**DATA EXCERPT**
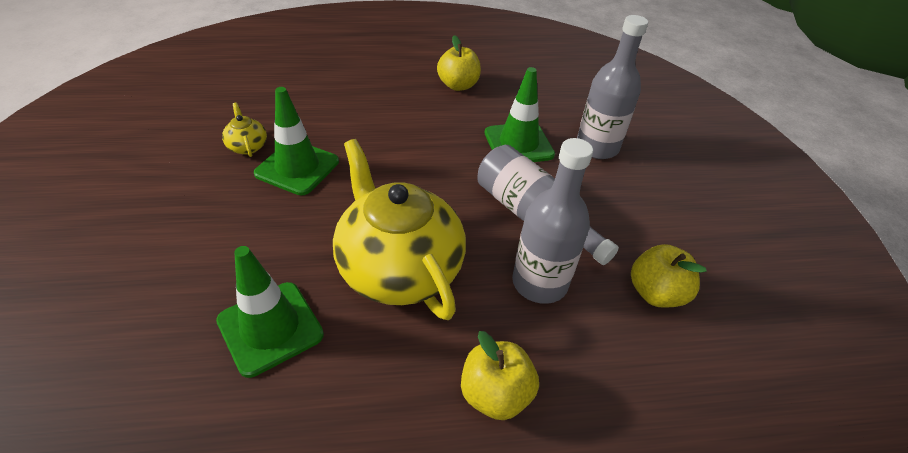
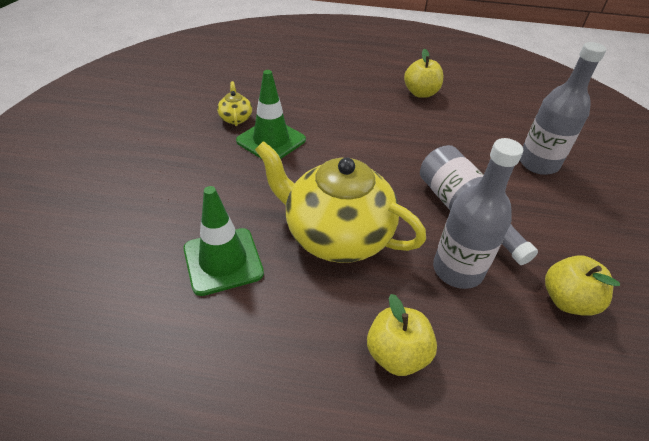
camera: 15 degrees right, 0 degrees up
(399, 268) = (336, 235): yellow teapot -> yellow teapot turned 45 degrees counterclockwise
(518, 144) = (464, 149): green traffic cone -> none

**DIRECTIONS FOR THIS TASK**
What you return should match, exactly, the stretch of the listing above that runs from the line with "(399, 268) = (336, 235): yellow" to its last line.

**RESPONSE TO THE TASK**
(399, 268) = (336, 235): yellow teapot -> yellow teapot turned 45 degrees counterclockwise
(518, 144) = (464, 149): green traffic cone -> none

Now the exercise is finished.